■ **What you have to do**: Put each line of the material below into a JSON list of strings, one string per line, with blank lines and the pictures left out.
################
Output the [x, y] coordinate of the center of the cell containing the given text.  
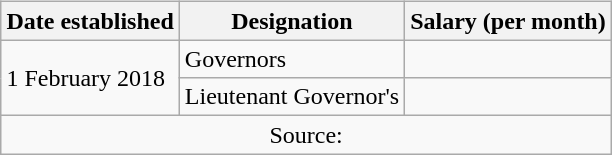
Designation [292, 21]
1 February 2018 [90, 78]
Source: [306, 135]
Date established [90, 21]
Salary (per month) [508, 21]
Governors [292, 59]
Lieutenant Governor's [292, 97]
Provide the (x, y) coordinate of the cell's center where the given text is located.  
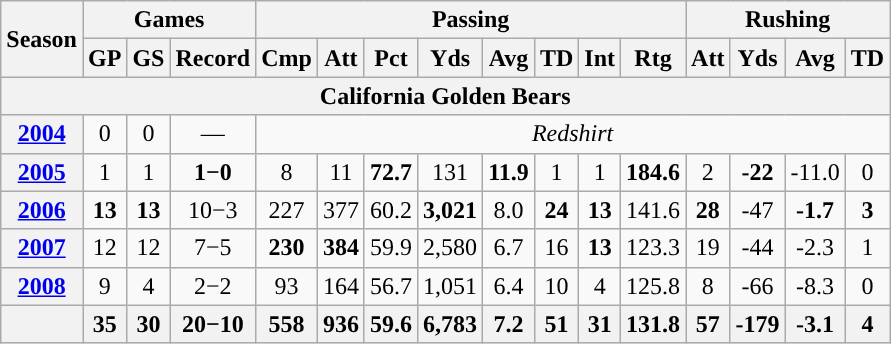
384 (340, 248)
131.8 (654, 324)
2 (708, 172)
GS (148, 58)
Record (213, 58)
59.9 (390, 248)
-11.0 (815, 172)
1−0 (213, 172)
7.2 (509, 324)
Passing (471, 20)
11 (340, 172)
2005 (42, 172)
11.9 (509, 172)
Rushing (788, 20)
227 (287, 210)
-8.3 (815, 286)
California Golden Bears (446, 96)
-22 (758, 172)
10−3 (213, 210)
7−5 (213, 248)
125.8 (654, 286)
2,580 (450, 248)
8.0 (509, 210)
28 (708, 210)
31 (600, 324)
3 (867, 210)
2008 (42, 286)
— (213, 134)
2006 (42, 210)
24 (556, 210)
3,021 (450, 210)
2004 (42, 134)
-2.3 (815, 248)
Pct (390, 58)
Rtg (654, 58)
16 (556, 248)
131 (450, 172)
56.7 (390, 286)
164 (340, 286)
558 (287, 324)
2007 (42, 248)
141.6 (654, 210)
184.6 (654, 172)
377 (340, 210)
123.3 (654, 248)
93 (287, 286)
-66 (758, 286)
30 (148, 324)
59.6 (390, 324)
1,051 (450, 286)
2−2 (213, 286)
-1.7 (815, 210)
Season (42, 39)
9 (104, 286)
6,783 (450, 324)
72.7 (390, 172)
-47 (758, 210)
57 (708, 324)
35 (104, 324)
60.2 (390, 210)
Games (168, 20)
20−10 (213, 324)
6.4 (509, 286)
-179 (758, 324)
-3.1 (815, 324)
230 (287, 248)
19 (708, 248)
10 (556, 286)
6.7 (509, 248)
Redshirt (573, 134)
Int (600, 58)
936 (340, 324)
GP (104, 58)
51 (556, 324)
-44 (758, 248)
Cmp (287, 58)
Return the [X, Y] coordinate for the center point of the cell that contains the specified text.  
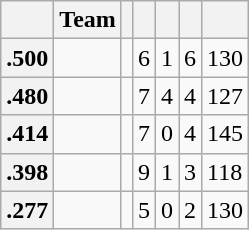
.277 [28, 210]
118 [226, 172]
5 [144, 210]
.480 [28, 96]
3 [190, 172]
.398 [28, 172]
Team [88, 20]
145 [226, 134]
9 [144, 172]
2 [190, 210]
.414 [28, 134]
.500 [28, 58]
127 [226, 96]
Extract the (X, Y) coordinate from the center of the cell holding the provided text.  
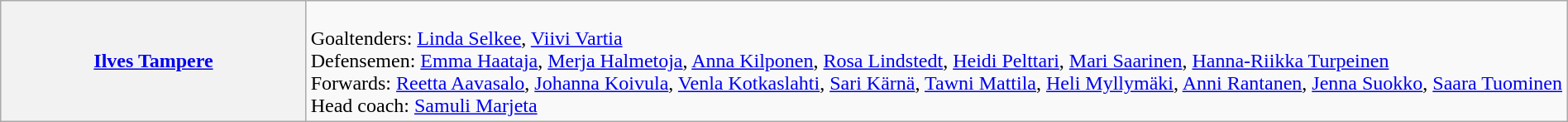
Ilves Tampere (154, 61)
Detect which cell encompasses the target text, then output its [X, Y] center coordinate. 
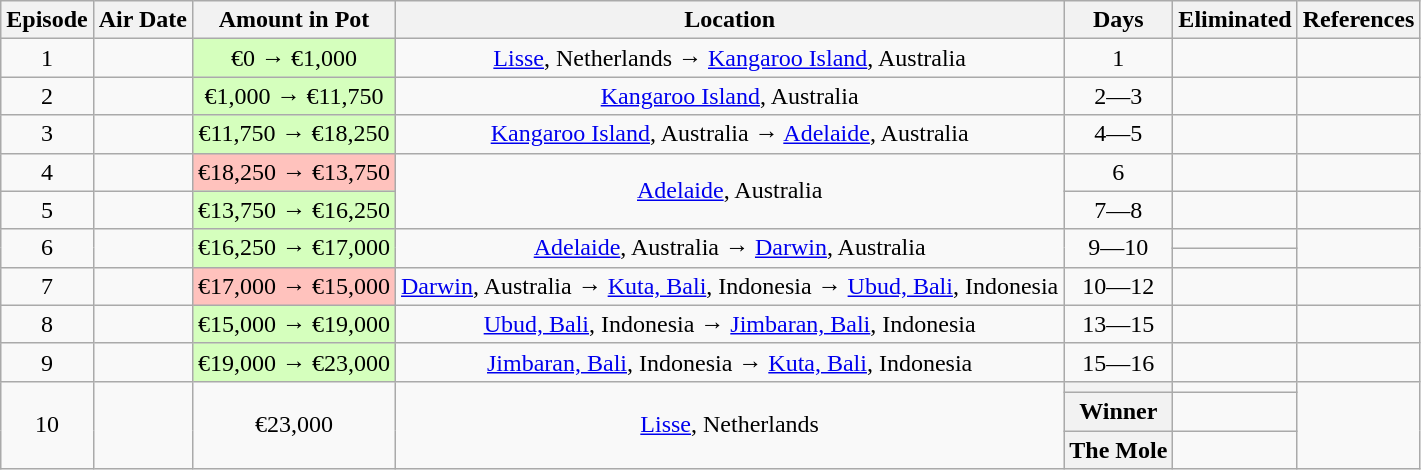
Ubud, Bali, Indonesia → Jimbaran, Bali, Indonesia [730, 324]
15—16 [1118, 362]
Jimbaran, Bali, Indonesia → Kuta, Bali, Indonesia [730, 362]
Amount in Pot [294, 20]
Kangaroo Island, Australia [730, 96]
€19,000 → €23,000 [294, 362]
€16,250 → €17,000 [294, 248]
Episode [47, 20]
10—12 [1118, 286]
Darwin, Australia → Kuta, Bali, Indonesia → Ubud, Bali, Indonesia [730, 286]
9 [47, 362]
€18,250 → €13,750 [294, 172]
7 [47, 286]
2 [47, 96]
4 [47, 172]
Air Date [142, 20]
Adelaide, Australia [730, 191]
€1,000 → €11,750 [294, 96]
9—10 [1118, 248]
€23,000 [294, 424]
Eliminated [1235, 20]
€0 → €1,000 [294, 58]
4—5 [1118, 134]
8 [47, 324]
References [1358, 20]
The Mole [1118, 449]
7—8 [1118, 210]
€17,000 → €15,000 [294, 286]
€13,750 → €16,250 [294, 210]
Days [1118, 20]
Kangaroo Island, Australia → Adelaide, Australia [730, 134]
Location [730, 20]
Lisse, Netherlands [730, 424]
Adelaide, Australia → Darwin, Australia [730, 248]
€15,000 → €19,000 [294, 324]
€11,750 → €18,250 [294, 134]
Winner [1118, 411]
5 [47, 210]
Lisse, Netherlands → Kangaroo Island, Australia [730, 58]
13—15 [1118, 324]
3 [47, 134]
2—3 [1118, 96]
10 [47, 424]
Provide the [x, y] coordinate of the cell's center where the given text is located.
################
■ **Full output**:
[
  "Output the [x, y] coordinate of the center of the cell containing the given text.  ",
  "Designation [292, 21]",
  "1 February 2018 [90, 78]",
  "Source: [306, 135]",
  "Date established [90, 21]",
  "Salary (per month) [508, 21]",
  "Governors [292, 59]",
  "Lieutenant Governor's [292, 97]",
  "Provide the (x, y) coordinate of the cell's center where the given text is located.  ",
  "384 (340, 248)",
  "131.8 (654, 324)",
  "2 (708, 172)",
  "GS (148, 58)",
  "Record (213, 58)",
  "59.9 (390, 248)",
  "-11.0 (815, 172)",
  "1−0 (213, 172)",
  "7.2 (509, 324)",
  "Passing (471, 20)",
  "11 (340, 172)",
  "2005 (42, 172)",
  "11.9 (509, 172)",
  "Rushing (788, 20)",
  "227 (287, 210)",
  "-8.3 (815, 286)",
  "California Golden Bears (446, 96)",
  "-22 (758, 172)",
  "10−3 (213, 210)",
  "7−5 (213, 248)",
  "125.8 (654, 286)",
  "2,580 (450, 248)",
  "8.0 (509, 210)",
  "28 (708, 210)",
  "31 (600, 324)",
  "3 (867, 210)",
  "2008 (42, 286)",
  "— (213, 134)",
  "2006 (42, 210)",
  "24 (556, 210)",
  "3,021 (450, 210)",
  "2004 (42, 134)",
  "-2.3 (815, 248)",
  "Pct (390, 58)",
  "Rtg (654, 58)",
  "16 (556, 248)",
  "131 (450, 172)",
  "56.7 (390, 286)",
  "164 (340, 286)",
  "558 (287, 324)",
  "2007 (42, 248)",
  "141.6 (654, 210)",
  "184.6 (654, 172)",
  "377 (340, 210)",
  "123.3 (654, 248)",
  "93 (287, 286)",
  "-66 (758, 286)",
  "30 (148, 324)",
  "59.6 (390, 324)",
  "1,051 (450, 286)",
  "2−2 (213, 286)",
  "-1.7 (815, 210)",
  "Season (42, 39)",
  "9 (104, 286)",
  "6,783 (450, 324)",
  "72.7 (390, 172)",
  "-47 (758, 210)",
  "57 (708, 324)",
  "35 (104, 324)",
  "60.2 (390, 210)",
  "Games (168, 20)",
  "20−10 (213, 324)",
  "6.4 (509, 286)",
  "-179 (758, 324)",
  "-3.1 (815, 324)",
  "230 (287, 248)",
  "19 (708, 248)",
  "10 (556, 286)",
  "6.7 (509, 248)",
  "Redshirt (573, 134)",
  "Int (600, 58)",
  "936 (340, 324)",
  "GP (104, 58)",
  "51 (556, 324)",
  "-44 (758, 248)",
  "Cmp (287, 58)",
  "Return the [X, Y] coordinate for the center point of the cell that contains the specified text.  ",
  ".277 [28, 210]",
  "118 [226, 172]",
  "5 [144, 210]",
  ".480 [28, 96]",
  "3 [190, 172]",
  ".398 [28, 172]",
  "Team [88, 20]",
  "145 [226, 134]",
  "9 [144, 172]",
  "2 [190, 210]",
  ".414 [28, 134]",
  ".500 [28, 58]",
  "127 [226, 96]",
  "Extract the (X, Y) coordinate from the center of the cell holding the provided text.  ",
  "Ilves Tampere (154, 61)",
  "Detect which cell encompasses the target text, then output its [X, Y] center coordinate. ",
  "Ubud, Bali, Indonesia → Jimbaran, Bali, Indonesia [730, 324]",
  "15—16 [1118, 362]",
  "Jimbaran, Bali, Indonesia → Kuta, Bali, Indonesia [730, 362]",
  "Amount in Pot [294, 20]",
  "Kangaroo Island, Australia [730, 96]",
  "€19,000 → €23,000 [294, 362]",
  "€16,250 → €17,000 [294, 248]",
  "Episode [47, 20]",
  "10—12 [1118, 286]",
  "Darwin, Australia → Kuta, Bali, Indonesia → Ubud, Bali, Indonesia [730, 286]",
  "9 [47, 362]",
  "€18,250 → €13,750 [294, 172]",
  "7 [47, 286]",
  "2 [47, 96]",
  "4 [47, 172]",
  "Air Date [142, 20]",
  "Adelaide, Australia [730, 191]",
  "€1,000 → €11,750 [294, 96]",
  "9—10 [1118, 248]",
  "€23,000 [294, 424]",
  "Eliminated [1235, 20]",
  "€0 → €1,000 [294, 58]",
  "4—5 [1118, 134]",
  "8 [47, 324]",
  "References [1358, 20]",
  "The Mole [1118, 449]",
  "7—8 [1118, 210]",
  "€17,000 → €15,000 [294, 286]",
  "€13,750 → €16,250 [294, 210]",
  "Days [1118, 20]",
  "Kangaroo Island, Australia → Adelaide, Australia [730, 134]",
  "Location [730, 20]",
  "Lisse, Netherlands [730, 424]",
  "Adelaide, Australia → Darwin, Australia [730, 248]",
  "€15,000 → €19,000 [294, 324]",
  "€11,750 → €18,250 [294, 134]",
  "Winner [1118, 411]",
  "5 [47, 210]",
  "Lisse, Netherlands → Kangaroo Island, Australia [730, 58]",
  "13—15 [1118, 324]",
  "3 [47, 134]",
  "2—3 [1118, 96]",
  "10 [47, 424]",
  "Provide the [x, y] coordinate of the cell's center where the given text is located."
]